■ INPUT FOR THIS TASK ■
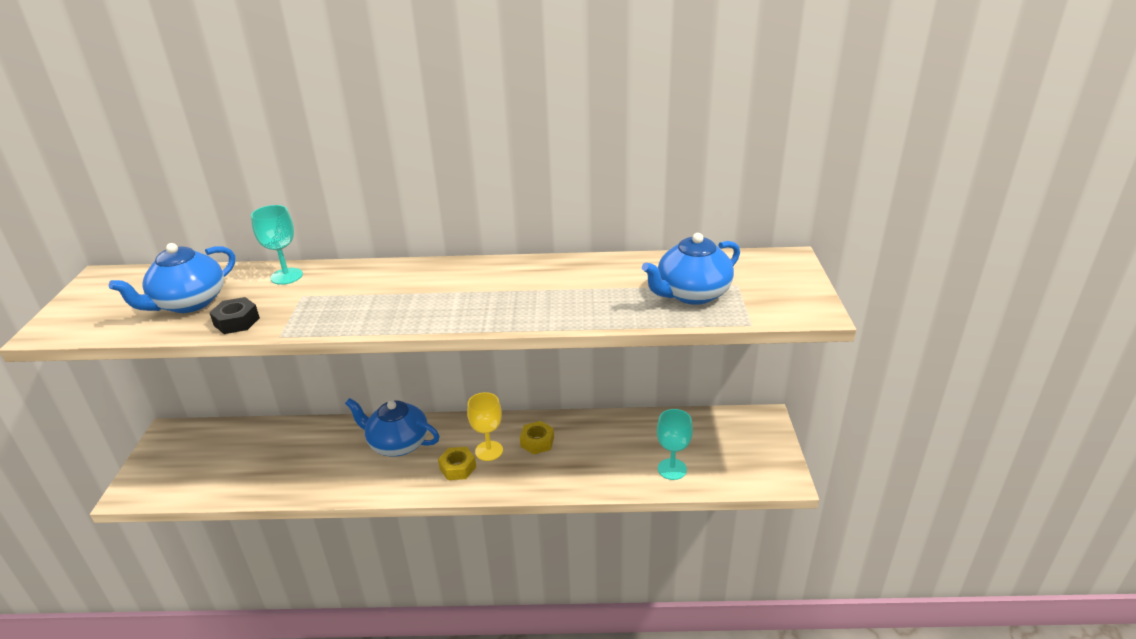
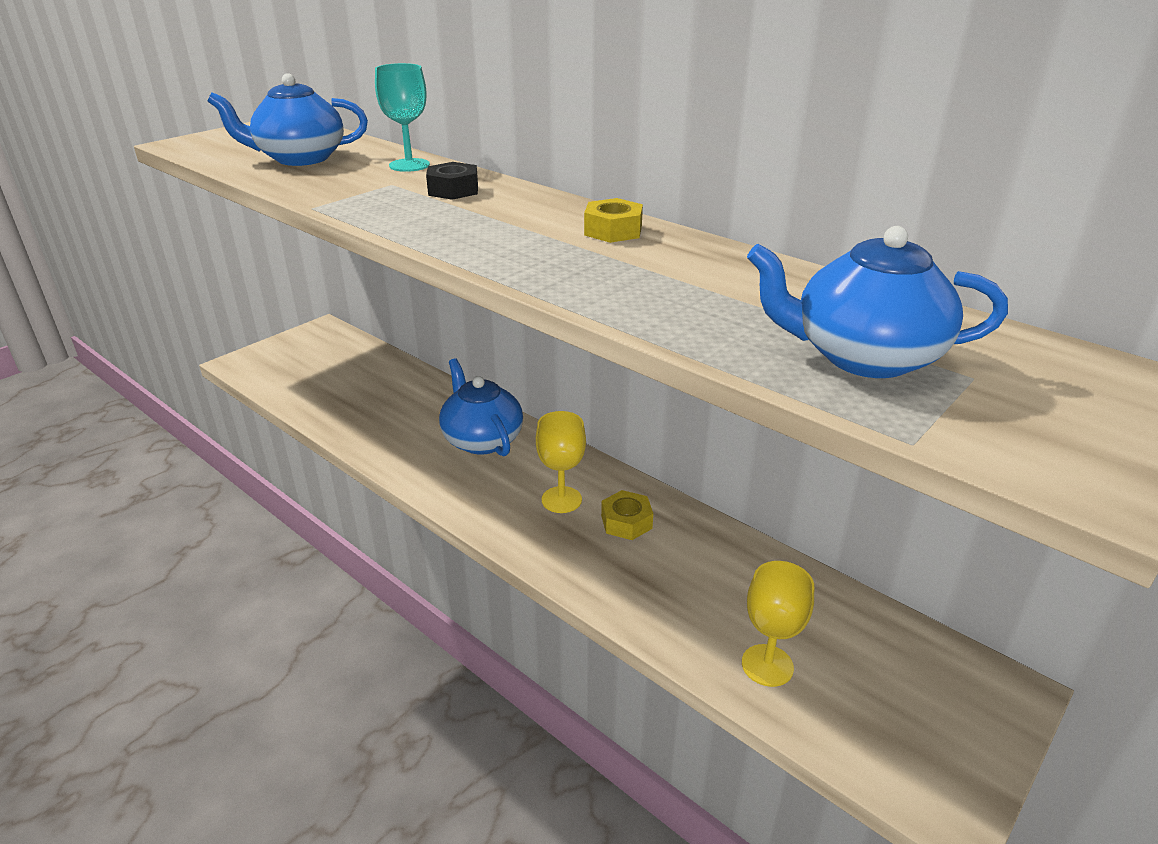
camera: 40 degrees right, 0 degrees up
black nut [209,297,260,334] -> black nut moved to [426,162,478,200]
yellow nut [438,447,476,480] -> yellow nut moved to [584,198,643,243]
turquoise goblet [657,409,693,480] -> yellow goblet [742,561,814,687]

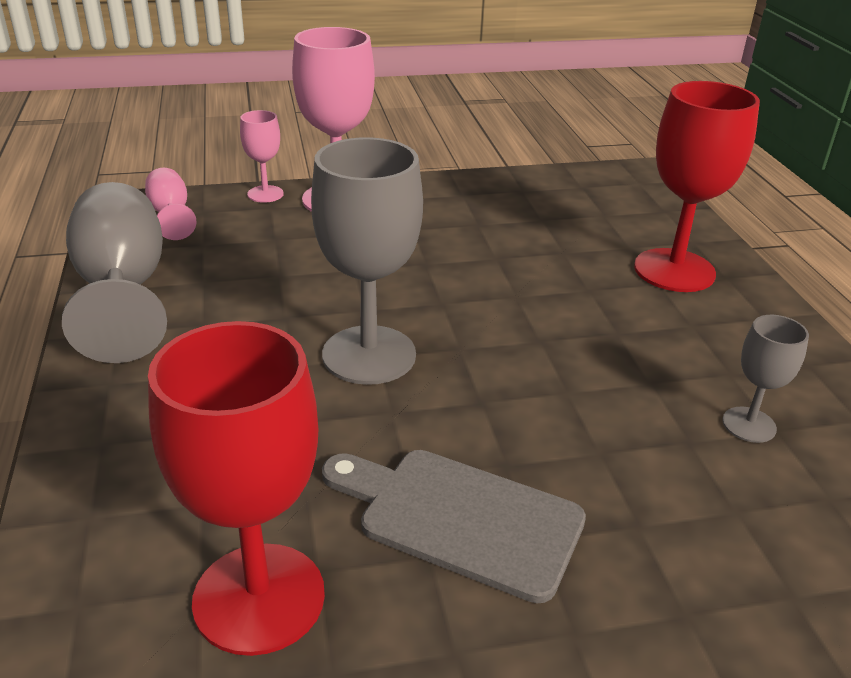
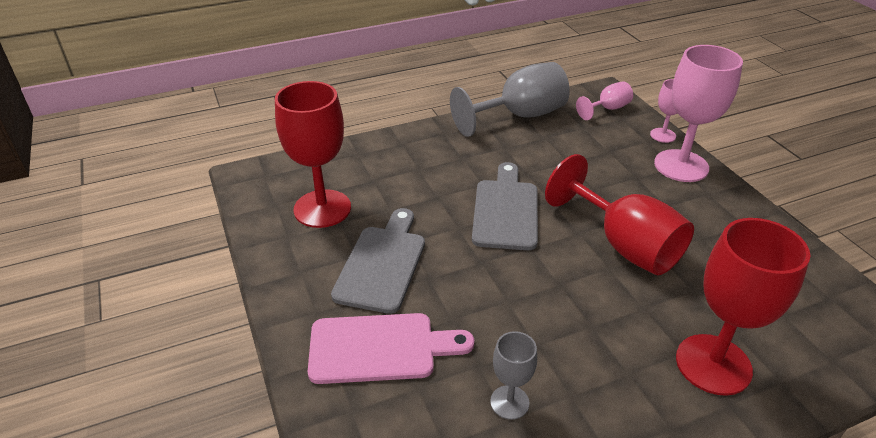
camera: 80 degrees right, 5 degrees up
grey goblet [311,137,423,385] -> grey cutting board [472,162,538,250]
none -> pink cutting board [308,313,474,384]
none -> red goblet [545,154,694,275]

■ DIRECTIONS FOR THIS TASK ■
Through to the final line, copy the material above exactly and skip the images.

■ ANSWER SECTION ■
camera: 40 degrees right, 0 degrees up
black nut [209,297,260,334] -> black nut moved to [426,162,478,200]
yellow nut [438,447,476,480] -> yellow nut moved to [584,198,643,243]
turquoise goblet [657,409,693,480] -> yellow goblet [742,561,814,687]

camera: 80 degrees right, 5 degrees up
grey goblet [311,137,423,385] -> grey cutting board [472,162,538,250]
none -> pink cutting board [308,313,474,384]
none -> red goblet [545,154,694,275]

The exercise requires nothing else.